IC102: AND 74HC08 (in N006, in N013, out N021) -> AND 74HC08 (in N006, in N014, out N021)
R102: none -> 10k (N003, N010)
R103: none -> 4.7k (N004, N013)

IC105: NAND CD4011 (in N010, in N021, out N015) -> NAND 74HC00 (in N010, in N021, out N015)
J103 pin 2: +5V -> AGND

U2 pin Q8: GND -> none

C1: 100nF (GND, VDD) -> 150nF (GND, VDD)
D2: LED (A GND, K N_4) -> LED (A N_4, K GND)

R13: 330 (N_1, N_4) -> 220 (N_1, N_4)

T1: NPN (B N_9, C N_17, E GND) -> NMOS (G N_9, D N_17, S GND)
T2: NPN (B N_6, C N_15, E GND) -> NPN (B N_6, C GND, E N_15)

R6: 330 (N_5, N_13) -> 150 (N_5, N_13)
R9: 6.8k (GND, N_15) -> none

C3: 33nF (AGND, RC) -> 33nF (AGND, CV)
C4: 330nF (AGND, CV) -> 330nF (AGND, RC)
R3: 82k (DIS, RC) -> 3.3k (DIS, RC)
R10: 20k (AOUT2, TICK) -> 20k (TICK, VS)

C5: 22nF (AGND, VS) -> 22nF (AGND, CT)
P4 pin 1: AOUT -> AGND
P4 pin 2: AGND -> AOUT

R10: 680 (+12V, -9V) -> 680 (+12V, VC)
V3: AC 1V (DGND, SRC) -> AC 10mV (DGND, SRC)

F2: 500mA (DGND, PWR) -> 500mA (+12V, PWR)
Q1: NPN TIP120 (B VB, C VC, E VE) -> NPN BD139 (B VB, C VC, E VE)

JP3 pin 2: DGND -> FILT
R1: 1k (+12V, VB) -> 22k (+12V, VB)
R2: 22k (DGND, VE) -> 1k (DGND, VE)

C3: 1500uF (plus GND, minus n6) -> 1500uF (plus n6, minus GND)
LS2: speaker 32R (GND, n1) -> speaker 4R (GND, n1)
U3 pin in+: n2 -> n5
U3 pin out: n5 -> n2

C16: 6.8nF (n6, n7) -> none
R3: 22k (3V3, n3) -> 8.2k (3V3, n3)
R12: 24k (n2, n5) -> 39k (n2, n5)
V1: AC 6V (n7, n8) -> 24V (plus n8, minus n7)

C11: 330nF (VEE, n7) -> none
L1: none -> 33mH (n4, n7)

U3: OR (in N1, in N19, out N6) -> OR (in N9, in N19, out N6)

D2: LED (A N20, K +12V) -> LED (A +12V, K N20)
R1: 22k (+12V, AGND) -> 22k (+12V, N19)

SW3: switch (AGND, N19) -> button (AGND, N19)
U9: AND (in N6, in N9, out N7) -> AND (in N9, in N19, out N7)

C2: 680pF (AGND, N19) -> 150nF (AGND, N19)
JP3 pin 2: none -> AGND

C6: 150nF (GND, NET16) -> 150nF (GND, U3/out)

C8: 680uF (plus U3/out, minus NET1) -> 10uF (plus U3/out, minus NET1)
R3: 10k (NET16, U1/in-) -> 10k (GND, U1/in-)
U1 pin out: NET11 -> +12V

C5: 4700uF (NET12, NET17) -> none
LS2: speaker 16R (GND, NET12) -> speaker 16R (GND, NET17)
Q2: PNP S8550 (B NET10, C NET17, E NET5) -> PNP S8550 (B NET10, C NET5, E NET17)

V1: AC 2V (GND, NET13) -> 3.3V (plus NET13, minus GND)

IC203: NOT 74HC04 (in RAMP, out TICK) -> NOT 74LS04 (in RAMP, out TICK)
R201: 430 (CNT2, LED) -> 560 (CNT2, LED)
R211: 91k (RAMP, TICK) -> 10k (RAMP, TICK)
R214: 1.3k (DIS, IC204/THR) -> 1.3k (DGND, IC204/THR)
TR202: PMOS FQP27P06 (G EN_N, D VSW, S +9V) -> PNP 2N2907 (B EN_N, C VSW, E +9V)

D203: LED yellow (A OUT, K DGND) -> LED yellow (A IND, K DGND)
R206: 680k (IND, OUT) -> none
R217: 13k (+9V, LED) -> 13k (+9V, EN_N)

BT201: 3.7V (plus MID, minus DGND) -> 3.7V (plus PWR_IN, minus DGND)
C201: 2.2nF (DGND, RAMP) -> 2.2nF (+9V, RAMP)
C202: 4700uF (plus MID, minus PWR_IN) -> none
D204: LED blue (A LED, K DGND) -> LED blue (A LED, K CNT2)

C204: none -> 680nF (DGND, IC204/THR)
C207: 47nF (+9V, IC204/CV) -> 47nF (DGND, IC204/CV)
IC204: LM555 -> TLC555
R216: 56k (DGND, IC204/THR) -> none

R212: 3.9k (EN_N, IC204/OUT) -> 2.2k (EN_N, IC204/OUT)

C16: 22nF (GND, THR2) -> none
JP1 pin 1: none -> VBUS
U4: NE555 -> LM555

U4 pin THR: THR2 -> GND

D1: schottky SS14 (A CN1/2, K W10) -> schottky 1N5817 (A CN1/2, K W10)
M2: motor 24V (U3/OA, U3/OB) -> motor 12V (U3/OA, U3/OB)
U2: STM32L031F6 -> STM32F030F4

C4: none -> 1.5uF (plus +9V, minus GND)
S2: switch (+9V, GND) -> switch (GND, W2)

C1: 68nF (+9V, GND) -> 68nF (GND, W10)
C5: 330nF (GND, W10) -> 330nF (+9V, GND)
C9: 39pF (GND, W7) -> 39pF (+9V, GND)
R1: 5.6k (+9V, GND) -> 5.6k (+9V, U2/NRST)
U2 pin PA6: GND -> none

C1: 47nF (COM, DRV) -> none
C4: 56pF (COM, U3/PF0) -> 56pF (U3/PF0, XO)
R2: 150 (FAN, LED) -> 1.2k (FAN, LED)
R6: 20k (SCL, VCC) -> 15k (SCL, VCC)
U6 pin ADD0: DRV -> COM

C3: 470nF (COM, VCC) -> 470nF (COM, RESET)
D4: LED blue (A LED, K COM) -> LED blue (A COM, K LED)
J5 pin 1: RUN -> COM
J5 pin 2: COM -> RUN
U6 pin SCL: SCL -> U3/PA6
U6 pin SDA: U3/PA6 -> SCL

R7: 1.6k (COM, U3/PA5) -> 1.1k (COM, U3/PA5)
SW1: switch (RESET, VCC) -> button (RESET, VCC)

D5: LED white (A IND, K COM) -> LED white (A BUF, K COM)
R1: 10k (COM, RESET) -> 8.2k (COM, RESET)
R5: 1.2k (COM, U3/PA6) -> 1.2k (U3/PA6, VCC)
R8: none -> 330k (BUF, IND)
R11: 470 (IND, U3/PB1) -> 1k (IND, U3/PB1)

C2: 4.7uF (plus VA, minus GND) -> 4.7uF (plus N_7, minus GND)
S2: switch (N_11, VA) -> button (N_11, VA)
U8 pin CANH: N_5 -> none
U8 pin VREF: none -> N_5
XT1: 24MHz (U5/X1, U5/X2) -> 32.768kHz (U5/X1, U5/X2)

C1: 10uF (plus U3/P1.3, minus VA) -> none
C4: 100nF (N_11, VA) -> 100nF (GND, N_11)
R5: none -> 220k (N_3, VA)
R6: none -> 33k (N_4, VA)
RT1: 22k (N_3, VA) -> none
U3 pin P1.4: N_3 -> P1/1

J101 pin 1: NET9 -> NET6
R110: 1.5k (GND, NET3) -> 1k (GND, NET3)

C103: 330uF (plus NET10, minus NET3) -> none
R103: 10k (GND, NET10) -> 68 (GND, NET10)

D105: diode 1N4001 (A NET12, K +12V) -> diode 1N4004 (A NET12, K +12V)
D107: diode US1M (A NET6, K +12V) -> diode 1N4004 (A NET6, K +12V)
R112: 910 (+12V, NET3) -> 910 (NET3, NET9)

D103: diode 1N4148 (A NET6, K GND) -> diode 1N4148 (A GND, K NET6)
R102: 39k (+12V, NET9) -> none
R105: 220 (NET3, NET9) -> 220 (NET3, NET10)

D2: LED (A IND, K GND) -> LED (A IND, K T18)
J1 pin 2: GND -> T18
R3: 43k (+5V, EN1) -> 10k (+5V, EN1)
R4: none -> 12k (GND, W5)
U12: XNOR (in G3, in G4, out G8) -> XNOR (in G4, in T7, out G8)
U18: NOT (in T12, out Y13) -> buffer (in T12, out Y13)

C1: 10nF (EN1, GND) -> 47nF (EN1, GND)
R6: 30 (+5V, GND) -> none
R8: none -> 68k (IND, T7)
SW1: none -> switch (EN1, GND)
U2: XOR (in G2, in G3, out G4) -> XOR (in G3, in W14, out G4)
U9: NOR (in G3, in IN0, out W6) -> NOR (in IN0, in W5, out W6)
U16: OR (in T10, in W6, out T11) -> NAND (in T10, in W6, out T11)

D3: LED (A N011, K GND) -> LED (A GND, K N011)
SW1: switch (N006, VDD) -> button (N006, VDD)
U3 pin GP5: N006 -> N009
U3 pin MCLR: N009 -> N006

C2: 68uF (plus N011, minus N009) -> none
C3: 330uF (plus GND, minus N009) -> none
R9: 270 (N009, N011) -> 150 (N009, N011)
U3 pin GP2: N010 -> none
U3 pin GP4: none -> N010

_Exercise_.
Going back to the entries above, set down exactly the lines that begin at the one with "BT201: 3.7V (plus" and end at the one with "C4: 56pF (COM, U3/PF0) -> 56pF (U3/PF0, XO)", both included, and nothing else.

_Task answer_.
BT201: 3.7V (plus MID, minus DGND) -> 3.7V (plus PWR_IN, minus DGND)
C201: 2.2nF (DGND, RAMP) -> 2.2nF (+9V, RAMP)
C202: 4700uF (plus MID, minus PWR_IN) -> none
D204: LED blue (A LED, K DGND) -> LED blue (A LED, K CNT2)

C204: none -> 680nF (DGND, IC204/THR)
C207: 47nF (+9V, IC204/CV) -> 47nF (DGND, IC204/CV)
IC204: LM555 -> TLC555
R216: 56k (DGND, IC204/THR) -> none

R212: 3.9k (EN_N, IC204/OUT) -> 2.2k (EN_N, IC204/OUT)

C16: 22nF (GND, THR2) -> none
JP1 pin 1: none -> VBUS
U4: NE555 -> LM555

U4 pin THR: THR2 -> GND

D1: schottky SS14 (A CN1/2, K W10) -> schottky 1N5817 (A CN1/2, K W10)
M2: motor 24V (U3/OA, U3/OB) -> motor 12V (U3/OA, U3/OB)
U2: STM32L031F6 -> STM32F030F4

C4: none -> 1.5uF (plus +9V, minus GND)
S2: switch (+9V, GND) -> switch (GND, W2)

C1: 68nF (+9V, GND) -> 68nF (GND, W10)
C5: 330nF (GND, W10) -> 330nF (+9V, GND)
C9: 39pF (GND, W7) -> 39pF (+9V, GND)
R1: 5.6k (+9V, GND) -> 5.6k (+9V, U2/NRST)
U2 pin PA6: GND -> none

C1: 47nF (COM, DRV) -> none
C4: 56pF (COM, U3/PF0) -> 56pF (U3/PF0, XO)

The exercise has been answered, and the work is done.